Task to carry out: Count the lines in the records below that contain the string "tabby", matching case exactly. Reply with the number only.

+++ Listed entries +++

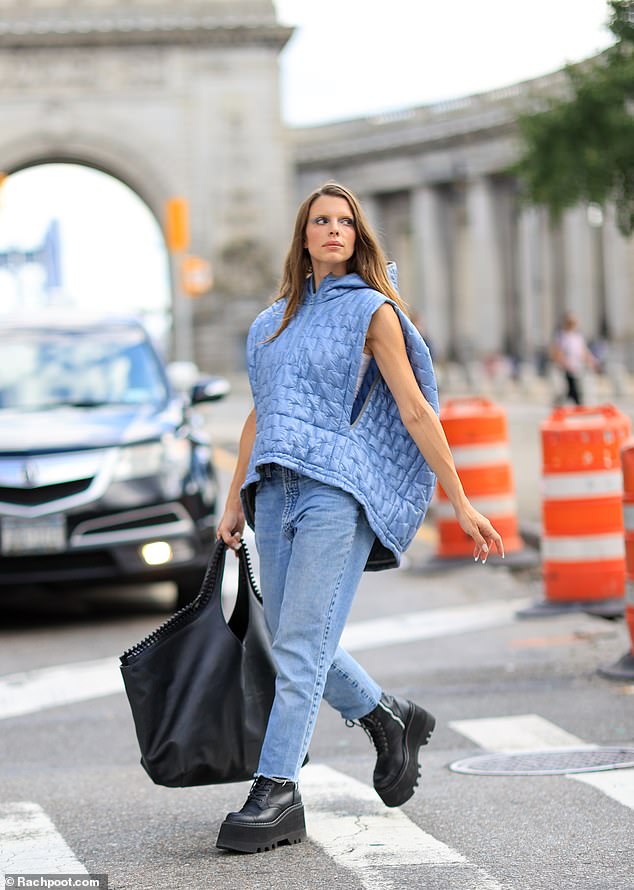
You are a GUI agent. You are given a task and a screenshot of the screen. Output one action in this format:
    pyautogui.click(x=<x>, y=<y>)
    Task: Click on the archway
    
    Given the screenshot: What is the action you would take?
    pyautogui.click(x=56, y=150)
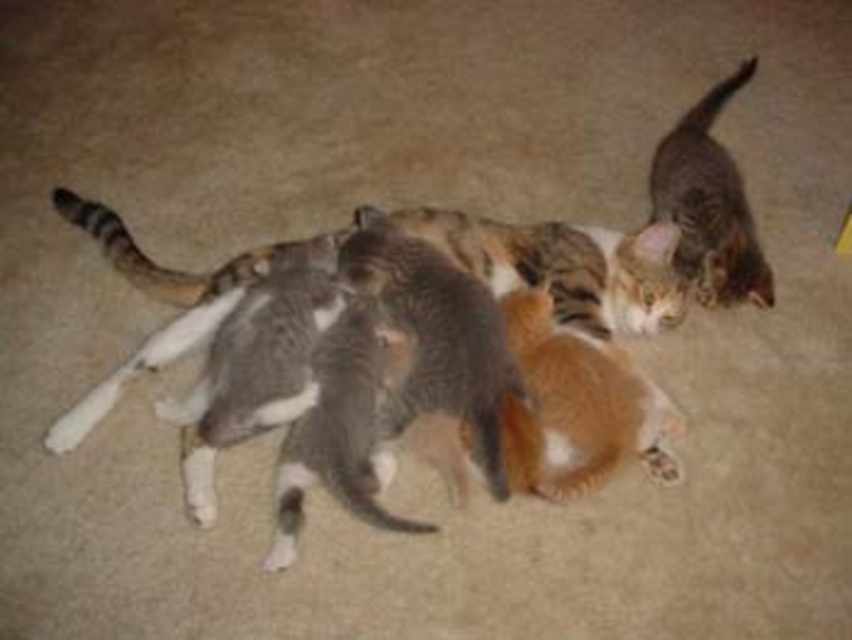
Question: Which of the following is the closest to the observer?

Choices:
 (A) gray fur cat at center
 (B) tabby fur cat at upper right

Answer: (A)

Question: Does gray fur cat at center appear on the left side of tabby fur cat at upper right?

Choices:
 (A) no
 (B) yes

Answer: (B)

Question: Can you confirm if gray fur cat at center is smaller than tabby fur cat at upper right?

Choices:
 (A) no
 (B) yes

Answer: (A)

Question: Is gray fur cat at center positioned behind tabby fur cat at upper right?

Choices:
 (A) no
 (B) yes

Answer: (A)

+++
+++ Listed entries +++

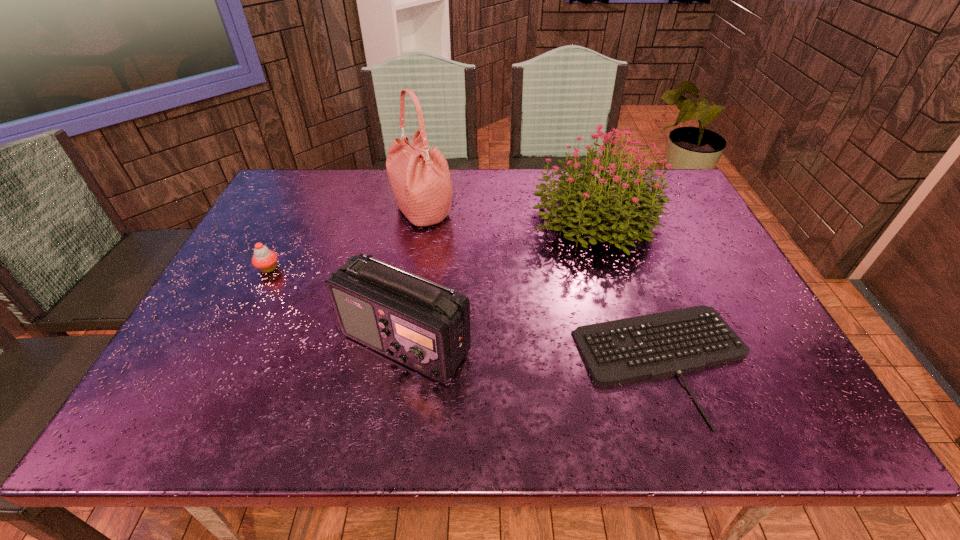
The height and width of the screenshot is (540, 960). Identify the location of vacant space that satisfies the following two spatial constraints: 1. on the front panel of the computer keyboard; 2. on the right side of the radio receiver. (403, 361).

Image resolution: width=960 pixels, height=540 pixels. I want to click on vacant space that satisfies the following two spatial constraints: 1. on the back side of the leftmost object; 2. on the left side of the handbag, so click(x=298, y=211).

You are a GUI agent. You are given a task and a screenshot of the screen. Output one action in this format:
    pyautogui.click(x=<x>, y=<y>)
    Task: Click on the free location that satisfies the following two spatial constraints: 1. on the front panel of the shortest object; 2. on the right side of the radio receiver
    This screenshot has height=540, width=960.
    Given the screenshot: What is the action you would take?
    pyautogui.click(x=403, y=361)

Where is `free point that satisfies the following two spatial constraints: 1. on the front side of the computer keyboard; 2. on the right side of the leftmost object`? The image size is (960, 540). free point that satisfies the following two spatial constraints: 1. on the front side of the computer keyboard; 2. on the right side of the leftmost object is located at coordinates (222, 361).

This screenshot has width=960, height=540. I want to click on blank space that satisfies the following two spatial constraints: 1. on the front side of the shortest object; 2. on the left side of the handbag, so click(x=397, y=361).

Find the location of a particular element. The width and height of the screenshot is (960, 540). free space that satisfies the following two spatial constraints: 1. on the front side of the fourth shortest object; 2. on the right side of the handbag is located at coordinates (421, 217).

+++

Solution: 4